DATA SUPPLIED: Begin

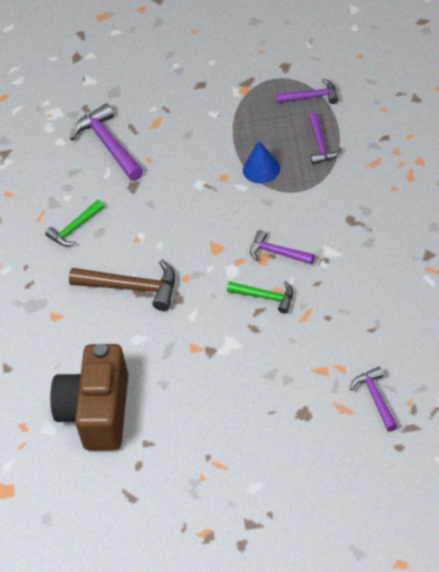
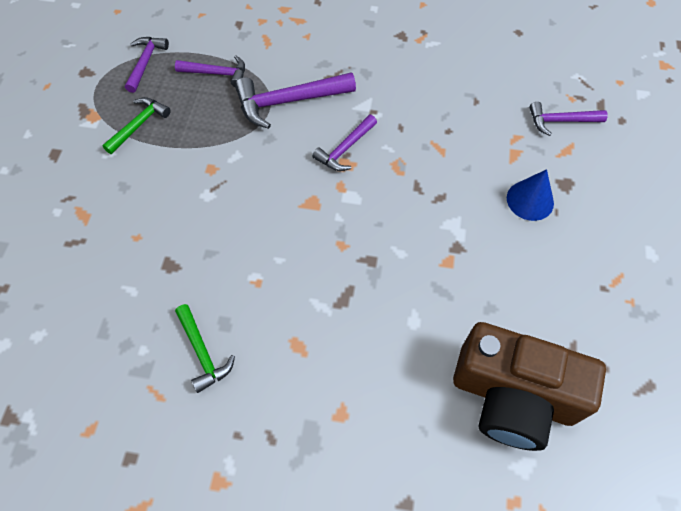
camera: 80 degrees left, 10 degrees up
(108, 145) = (83, 276): purple hammer -> purple hammer (289, 101)
(131, 287) = (331, 307): brown hammer -> none
(261, 169) = (220, 131): blue cone -> blue cone (530, 200)
(265, 297) = (401, 176): green hammer -> green hammer (139, 125)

DATA SUPPLIED: End

> [ASSIGNMENT]: Taking the line with "(261, 169) = (220, 131): blue" as the start and the last line of the data above as the end, write out those two lines and every line between them exactly, and only those.

> [ANSWER TO THE EXERCISE]:
(261, 169) = (220, 131): blue cone -> blue cone (530, 200)
(265, 297) = (401, 176): green hammer -> green hammer (139, 125)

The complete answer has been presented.